» Your task
Would you repeat every entry below word for word but drop the images?

Satellite images with object coordinates
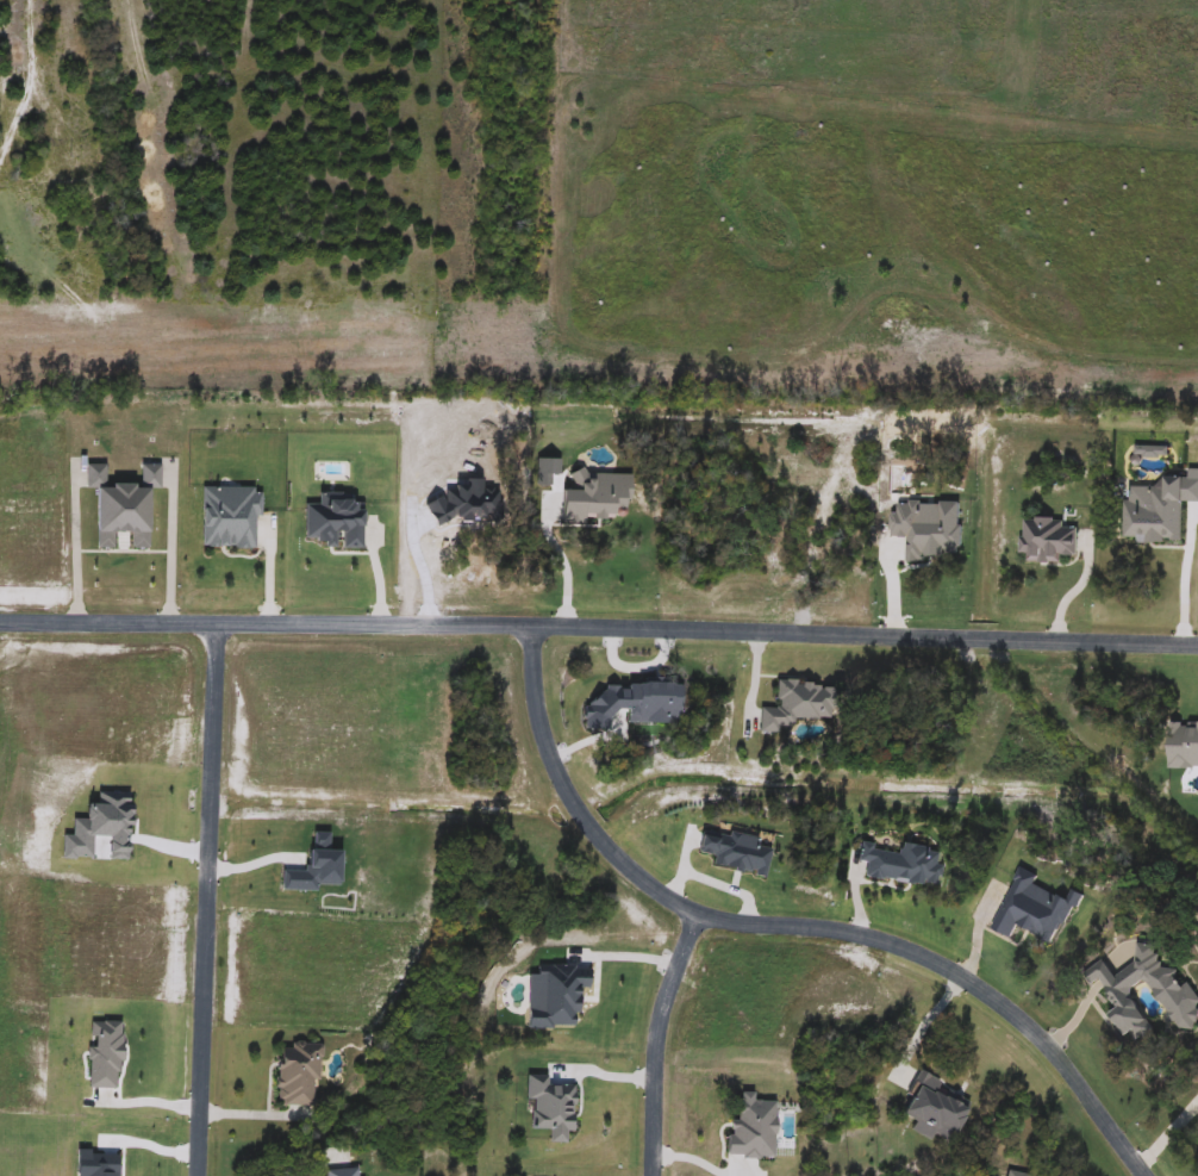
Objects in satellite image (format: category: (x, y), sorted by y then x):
road: (27, 75)
building: (114, 501)
road: (166, 553)
road: (71, 555)
road: (562, 564)
road: (1183, 581)
road: (1074, 589)
road: (599, 627)
building: (791, 705)
road: (205, 900)
road: (793, 927)
road: (623, 957)
road: (656, 1042)
building: (292, 1076)
road: (142, 1102)
road: (1168, 1132)
road: (318, 1169)
building: (339, 1172)
building: (1012, 1174)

» Output for this exercise
Objects in satellite image (format: category: (x, y), sorted by y then x):
road: (27, 75)
building: (114, 501)
road: (166, 553)
road: (71, 555)
road: (562, 564)
road: (1183, 581)
road: (1074, 589)
road: (599, 627)
building: (791, 705)
road: (205, 900)
road: (793, 927)
road: (623, 957)
road: (656, 1042)
building: (292, 1076)
road: (142, 1102)
road: (1168, 1132)
road: (318, 1169)
building: (339, 1172)
building: (1012, 1174)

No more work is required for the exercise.